Extracted entries:
▬▬▬

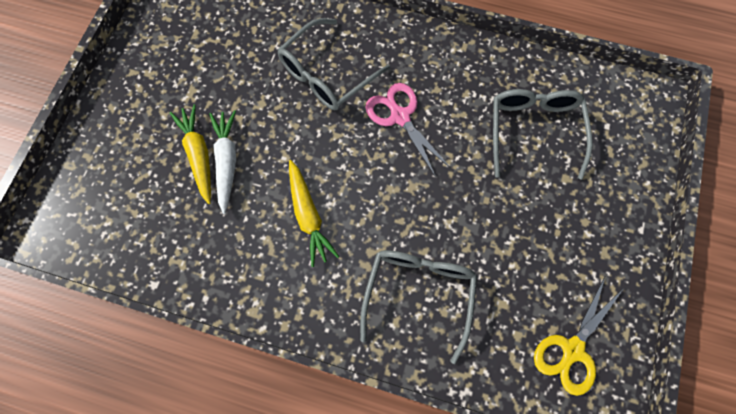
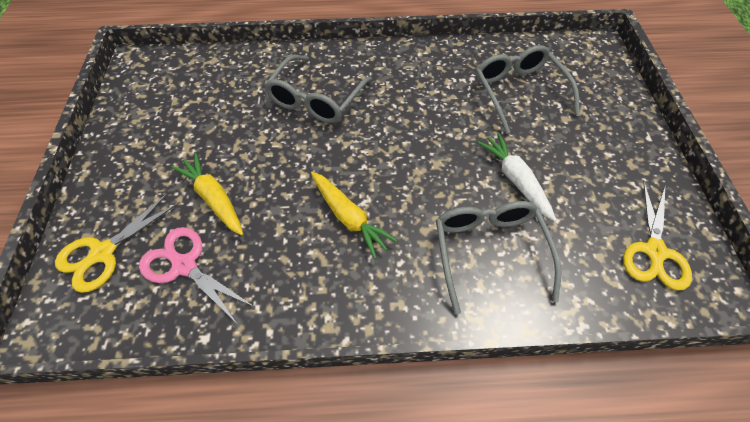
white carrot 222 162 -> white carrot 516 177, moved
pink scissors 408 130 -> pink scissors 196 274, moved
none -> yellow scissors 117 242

▬▬▬

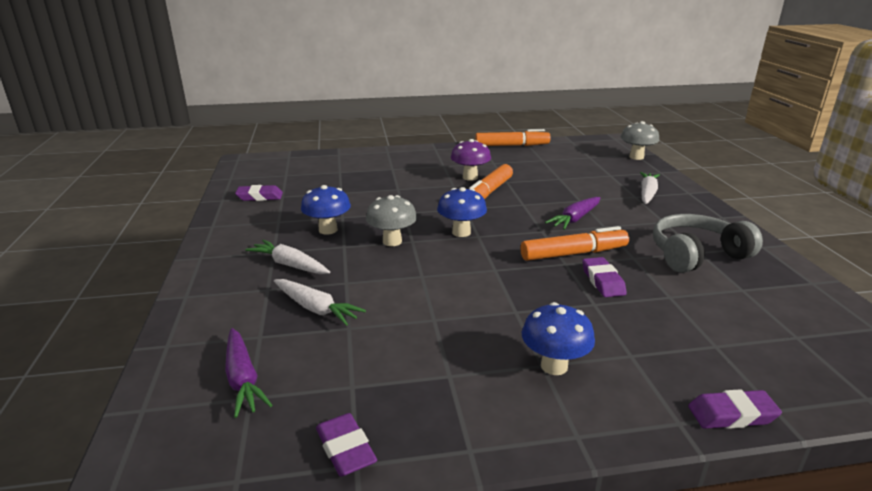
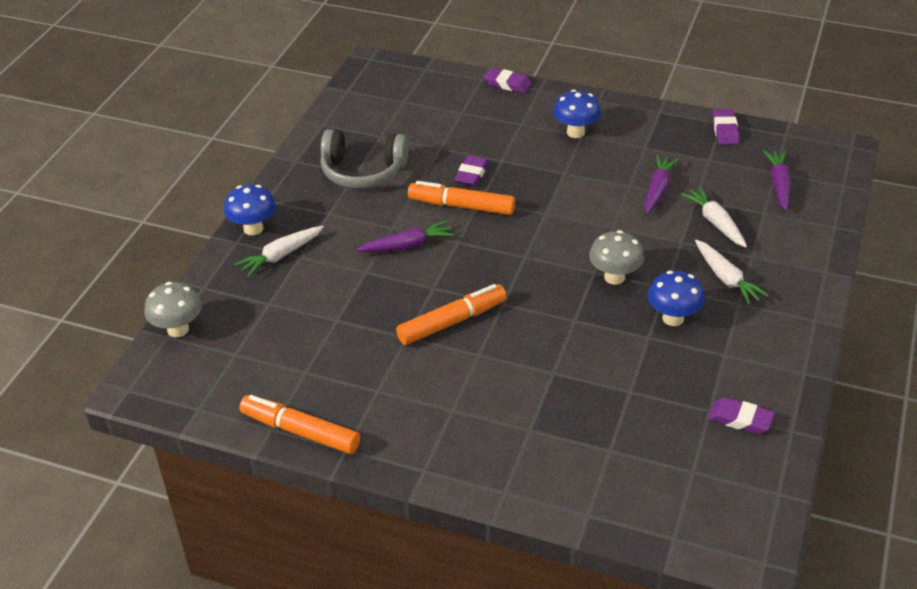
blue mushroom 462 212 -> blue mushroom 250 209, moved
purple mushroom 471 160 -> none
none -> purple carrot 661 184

▬▬▬

What the task requires: Go through the records above and copy every line with the word "mushroom".

Result of the task:
blue mushroom 462 212 -> blue mushroom 250 209, moved
purple mushroom 471 160 -> none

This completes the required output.